- [Problem statement]: Of the lines below, report only those that contain "purple".
*** Opening Exercise data ***
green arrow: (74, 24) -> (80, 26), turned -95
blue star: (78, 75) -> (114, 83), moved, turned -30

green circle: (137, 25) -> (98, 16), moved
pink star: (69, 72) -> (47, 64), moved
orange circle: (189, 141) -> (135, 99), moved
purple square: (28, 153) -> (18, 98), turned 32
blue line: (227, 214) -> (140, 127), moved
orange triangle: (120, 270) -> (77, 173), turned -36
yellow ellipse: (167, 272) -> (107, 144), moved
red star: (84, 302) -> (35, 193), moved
*** Closing Exercise data ***
*** Opening Exercise data ***
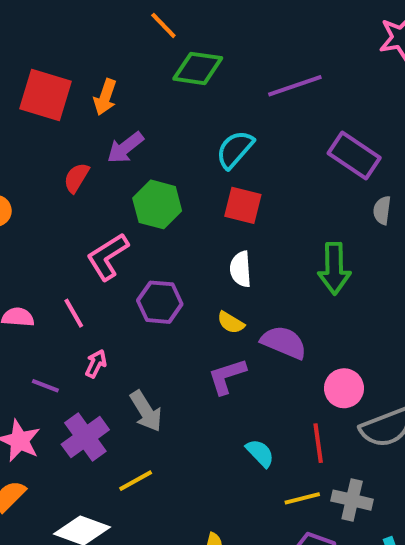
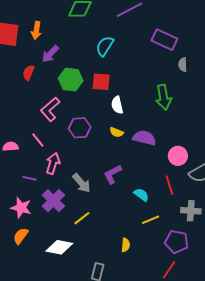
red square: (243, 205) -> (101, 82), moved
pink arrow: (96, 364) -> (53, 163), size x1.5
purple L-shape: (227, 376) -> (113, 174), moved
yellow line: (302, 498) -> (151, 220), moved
*** Closing Exercise data ***
- [Task response]:
purple square: (28, 153) -> (18, 98), turned 32
purple L-shape: (227, 376) -> (113, 174), moved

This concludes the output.